■ Directions for this task
Repeat everything in the data exactly except images.

■ Supplied records
※

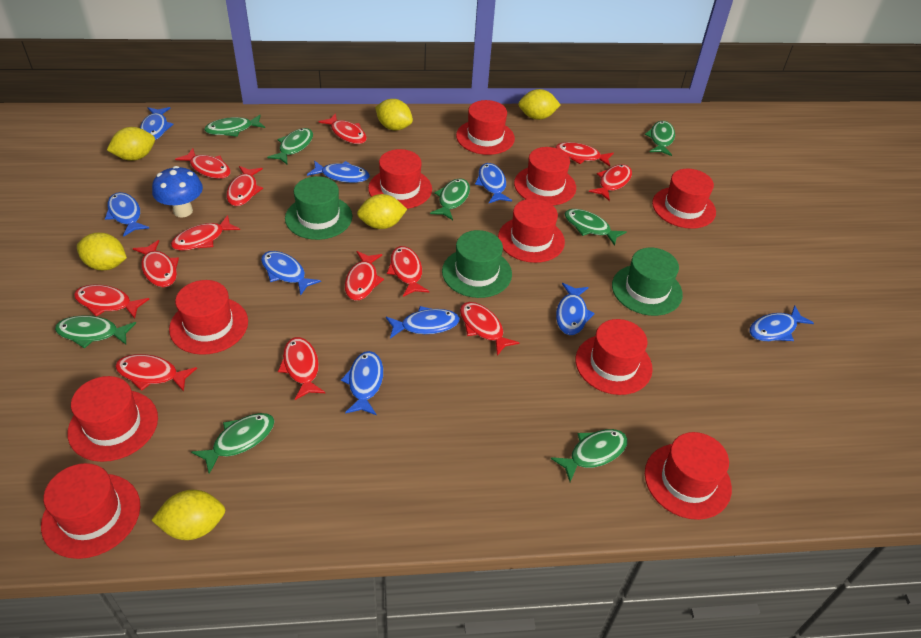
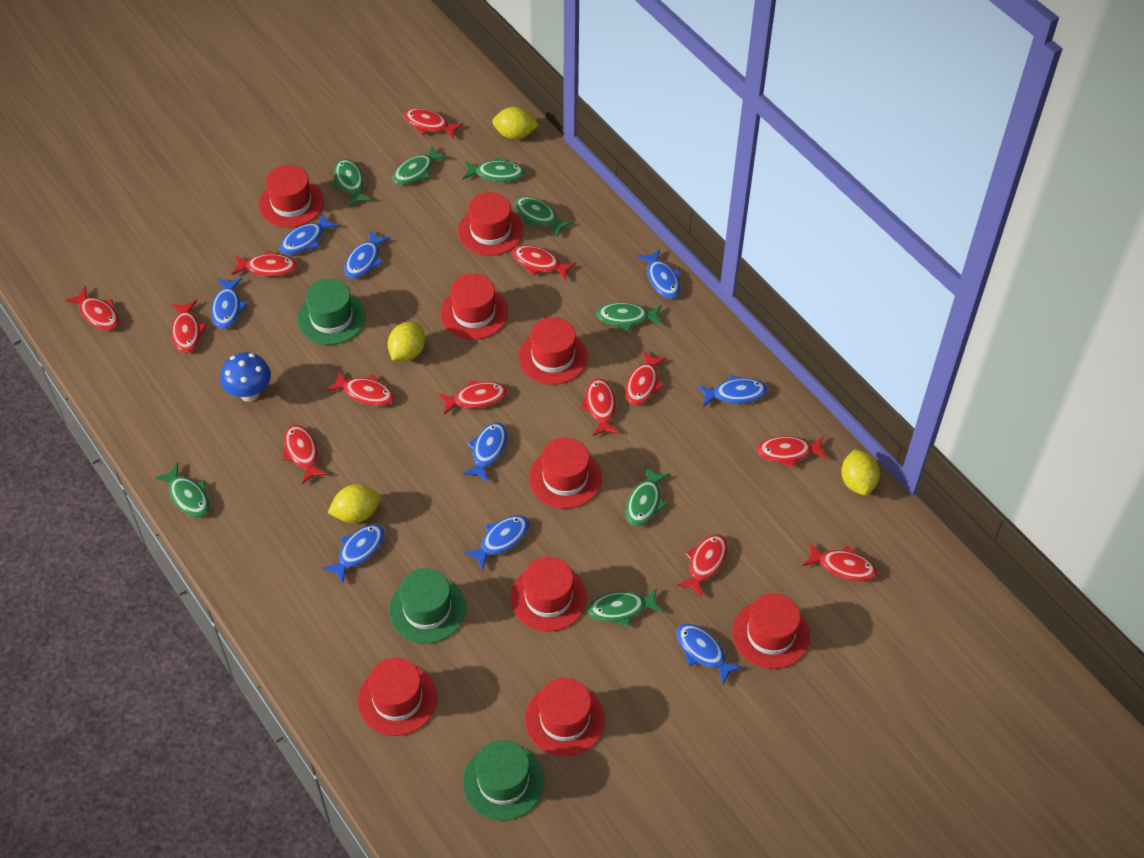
red hat: 10 -> 9
yellow lemon: 6 -> 4

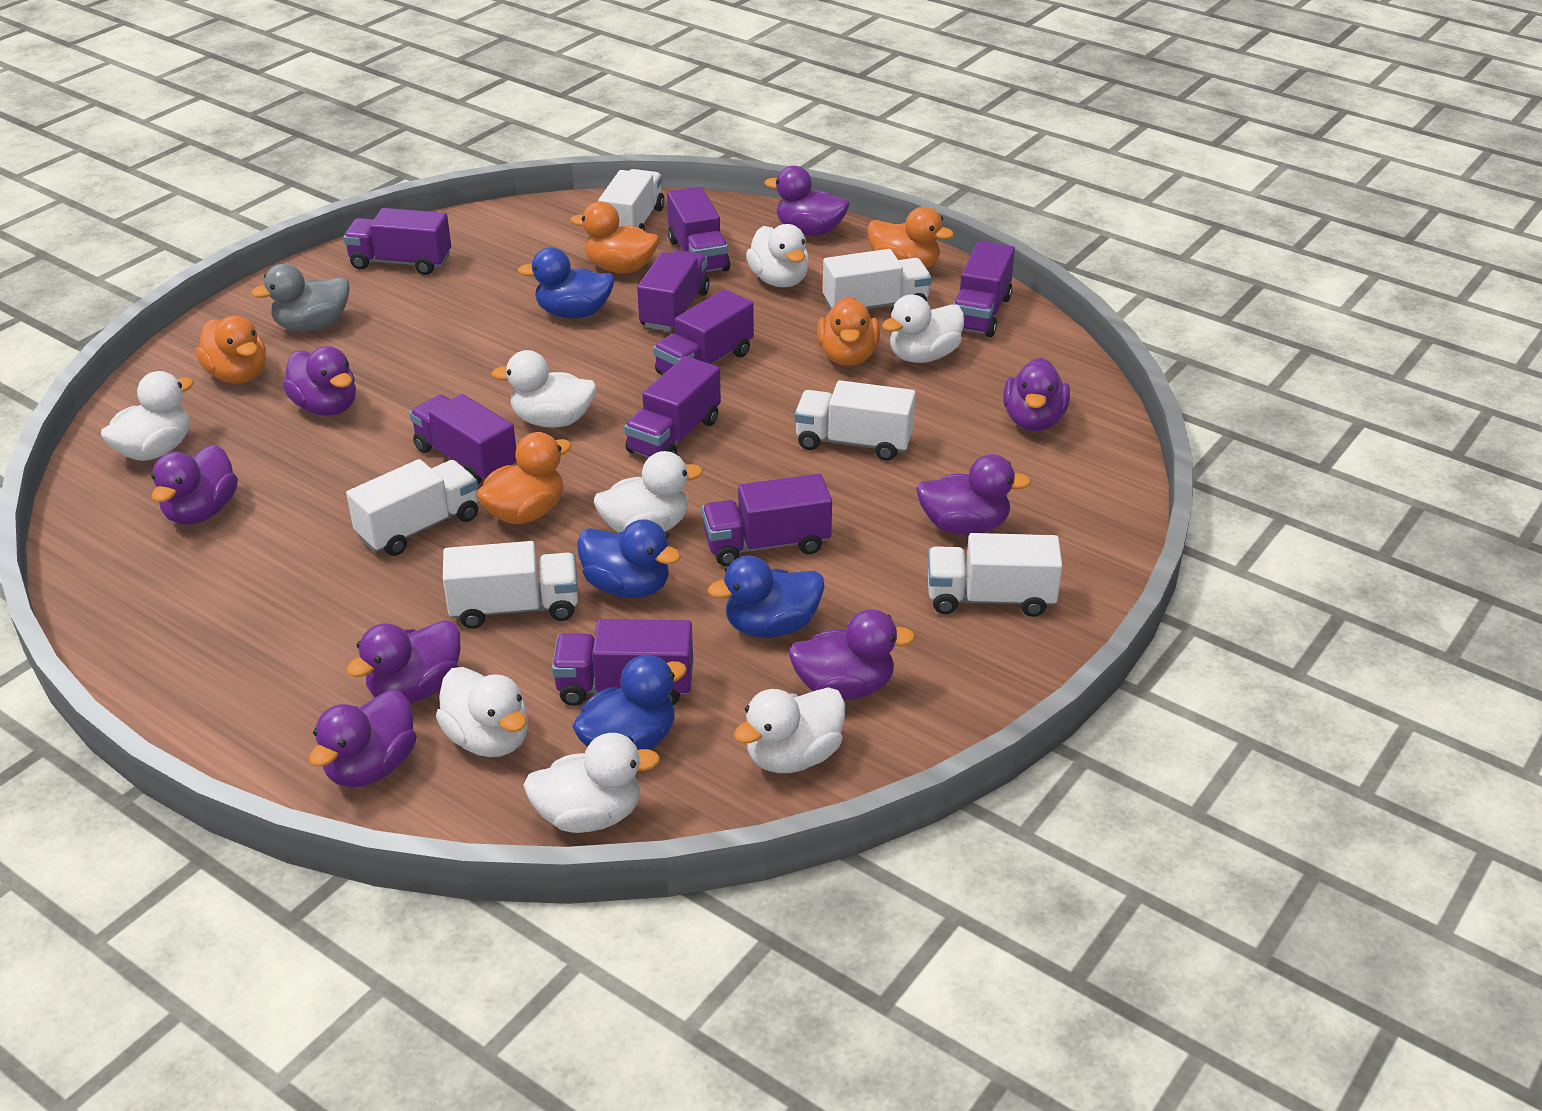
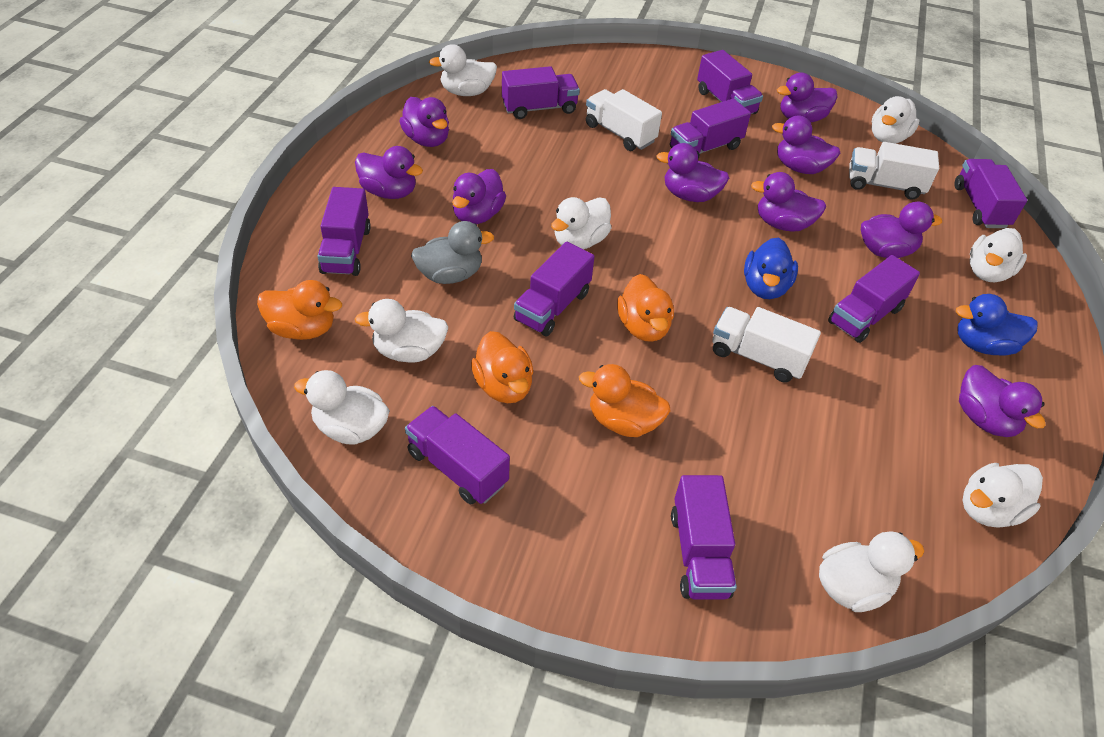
blue duck: 4 -> 2
orange duck: 5 -> 4
purple duck: 8 -> 9
white truck: 6 -> 3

※

■ Exercise output
red hat: 10 -> 9
yellow lemon: 6 -> 4

blue duck: 4 -> 2
orange duck: 5 -> 4
purple duck: 8 -> 9
white truck: 6 -> 3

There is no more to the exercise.